>>>>>

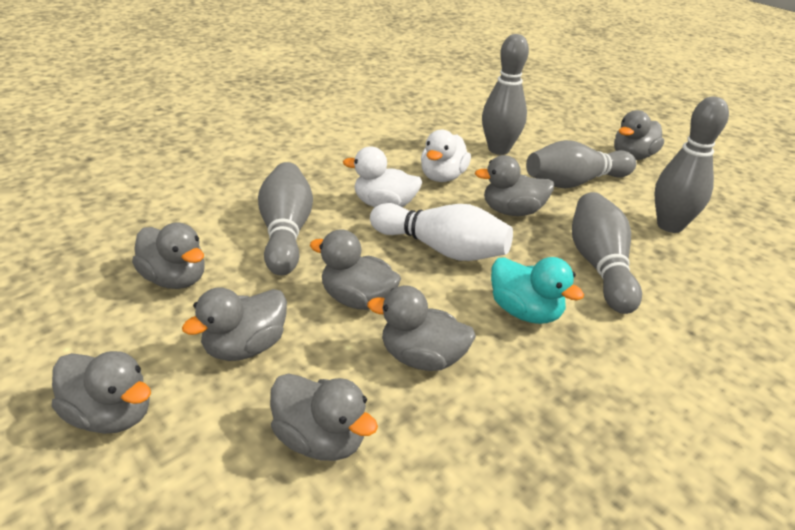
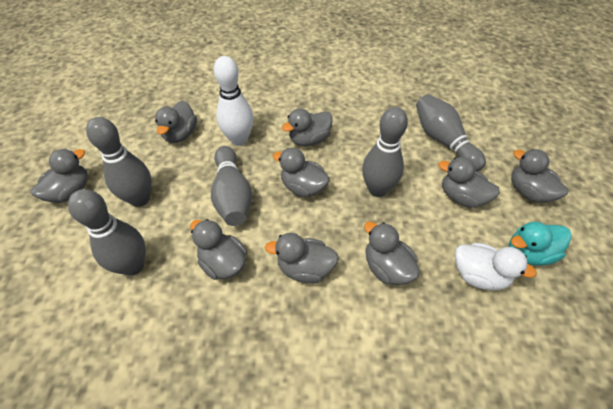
grey duck: 8 -> 9
white duck: 2 -> 1

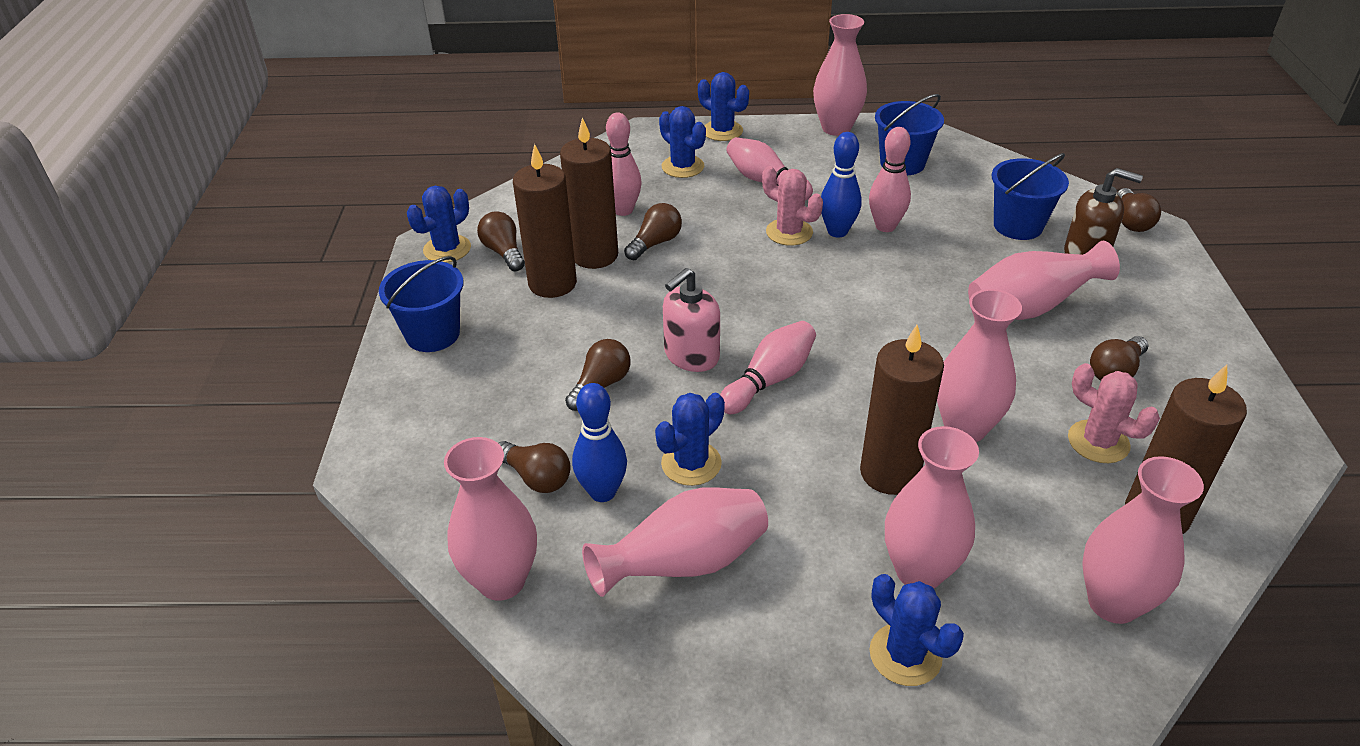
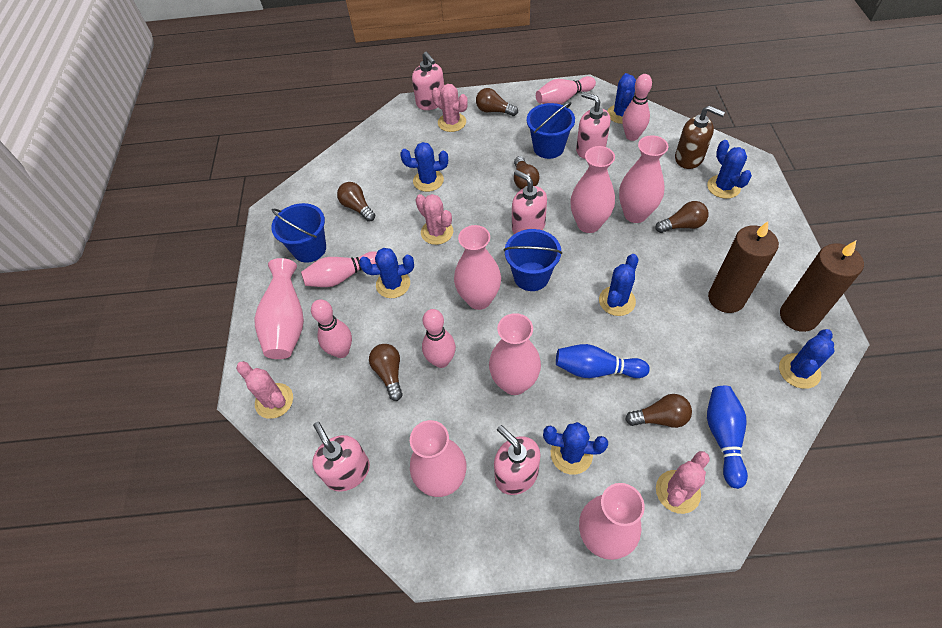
blue cactus: 5 -> 7
brown candle: 4 -> 2
pink bowling pin: 4 -> 5
pink cactus: 2 -> 4
pink soap dispenser: 1 -> 5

<<<<<

**EXERCISE BRIEF**: Print out the material word for word, omitting the pictures.

**RESPONSE**:
grey duck: 8 -> 9
white duck: 2 -> 1

blue cactus: 5 -> 7
brown candle: 4 -> 2
pink bowling pin: 4 -> 5
pink cactus: 2 -> 4
pink soap dispenser: 1 -> 5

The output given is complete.